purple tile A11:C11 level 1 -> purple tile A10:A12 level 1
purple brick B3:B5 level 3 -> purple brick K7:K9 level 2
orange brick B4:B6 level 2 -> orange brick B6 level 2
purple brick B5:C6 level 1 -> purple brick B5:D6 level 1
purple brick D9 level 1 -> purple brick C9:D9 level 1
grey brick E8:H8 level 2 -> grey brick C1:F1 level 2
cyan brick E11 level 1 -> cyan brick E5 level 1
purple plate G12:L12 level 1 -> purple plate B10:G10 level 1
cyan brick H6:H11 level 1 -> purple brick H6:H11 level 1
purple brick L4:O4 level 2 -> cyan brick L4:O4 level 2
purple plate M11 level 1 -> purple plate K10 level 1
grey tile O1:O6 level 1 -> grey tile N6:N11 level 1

========================================================================

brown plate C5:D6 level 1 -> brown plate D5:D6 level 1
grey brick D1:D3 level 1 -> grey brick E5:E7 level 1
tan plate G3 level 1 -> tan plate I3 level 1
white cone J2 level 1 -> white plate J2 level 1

========================================================================

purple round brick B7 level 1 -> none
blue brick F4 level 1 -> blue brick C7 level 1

========================================================================

== Exercise ==
Output the lines of the records above exactly as they appear, from the line containing "grey brick E8:H8" through the line containing "purple brick L4:O4".

== Finished task ==
grey brick E8:H8 level 2 -> grey brick C1:F1 level 2
cyan brick E11 level 1 -> cyan brick E5 level 1
purple plate G12:L12 level 1 -> purple plate B10:G10 level 1
cyan brick H6:H11 level 1 -> purple brick H6:H11 level 1
purple brick L4:O4 level 2 -> cyan brick L4:O4 level 2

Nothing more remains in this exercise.